WHAT THE EXERCISE ASKS: Rewrite the records below, replacing each occurrence of "coordinate" with "position" and keeping everything else unchanged.
* START PROVIDED ENTRIES *
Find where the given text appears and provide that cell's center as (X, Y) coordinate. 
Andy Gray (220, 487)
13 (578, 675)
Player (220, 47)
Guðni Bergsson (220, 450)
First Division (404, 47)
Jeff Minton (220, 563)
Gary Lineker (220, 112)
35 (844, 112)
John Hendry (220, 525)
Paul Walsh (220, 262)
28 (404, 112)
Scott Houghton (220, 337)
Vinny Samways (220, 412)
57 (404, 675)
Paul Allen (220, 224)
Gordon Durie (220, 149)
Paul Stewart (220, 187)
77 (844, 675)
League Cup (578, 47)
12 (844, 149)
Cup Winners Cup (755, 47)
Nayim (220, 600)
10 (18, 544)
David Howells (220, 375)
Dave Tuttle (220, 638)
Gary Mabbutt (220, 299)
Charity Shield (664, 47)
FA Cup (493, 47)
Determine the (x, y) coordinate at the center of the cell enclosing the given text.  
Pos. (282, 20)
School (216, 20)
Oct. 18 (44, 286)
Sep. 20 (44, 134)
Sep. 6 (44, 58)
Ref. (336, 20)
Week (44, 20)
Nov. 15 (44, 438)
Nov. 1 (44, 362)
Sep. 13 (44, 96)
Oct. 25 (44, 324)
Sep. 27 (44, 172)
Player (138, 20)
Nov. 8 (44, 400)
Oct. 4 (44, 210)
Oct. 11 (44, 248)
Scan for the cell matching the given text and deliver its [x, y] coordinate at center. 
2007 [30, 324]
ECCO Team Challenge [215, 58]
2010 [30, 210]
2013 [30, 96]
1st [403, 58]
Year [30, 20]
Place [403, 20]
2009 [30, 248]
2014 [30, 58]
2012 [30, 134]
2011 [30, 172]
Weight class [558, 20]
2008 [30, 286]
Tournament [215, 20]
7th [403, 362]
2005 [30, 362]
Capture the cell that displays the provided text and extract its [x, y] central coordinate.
* END PROVIDED ENTRIES *
CORRECT RESULT:
Find where the given text appears and provide that cell's center as (X, Y) position. 
Andy Gray (220, 487)
13 (578, 675)
Player (220, 47)
Guðni Bergsson (220, 450)
First Division (404, 47)
Jeff Minton (220, 563)
Gary Lineker (220, 112)
35 (844, 112)
John Hendry (220, 525)
Paul Walsh (220, 262)
28 (404, 112)
Scott Houghton (220, 337)
Vinny Samways (220, 412)
57 (404, 675)
Paul Allen (220, 224)
Gordon Durie (220, 149)
Paul Stewart (220, 187)
77 (844, 675)
League Cup (578, 47)
12 (844, 149)
Cup Winners Cup (755, 47)
Nayim (220, 600)
10 (18, 544)
David Howells (220, 375)
Dave Tuttle (220, 638)
Gary Mabbutt (220, 299)
Charity Shield (664, 47)
FA Cup (493, 47)
Determine the (x, y) position at the center of the cell enclosing the given text.  
Pos. (282, 20)
School (216, 20)
Oct. 18 (44, 286)
Sep. 20 (44, 134)
Sep. 6 (44, 58)
Ref. (336, 20)
Week (44, 20)
Nov. 15 (44, 438)
Nov. 1 (44, 362)
Sep. 13 (44, 96)
Oct. 25 (44, 324)
Sep. 27 (44, 172)
Player (138, 20)
Nov. 8 (44, 400)
Oct. 4 (44, 210)
Oct. 11 (44, 248)
Scan for the cell matching the given text and deliver its [x, y] position at center. 
2007 [30, 324]
ECCO Team Challenge [215, 58]
2010 [30, 210]
2013 [30, 96]
1st [403, 58]
Year [30, 20]
Place [403, 20]
2009 [30, 248]
2014 [30, 58]
2012 [30, 134]
2011 [30, 172]
Weight class [558, 20]
2008 [30, 286]
Tournament [215, 20]
7th [403, 362]
2005 [30, 362]
Capture the cell that displays the provided text and extract its [x, y] central position.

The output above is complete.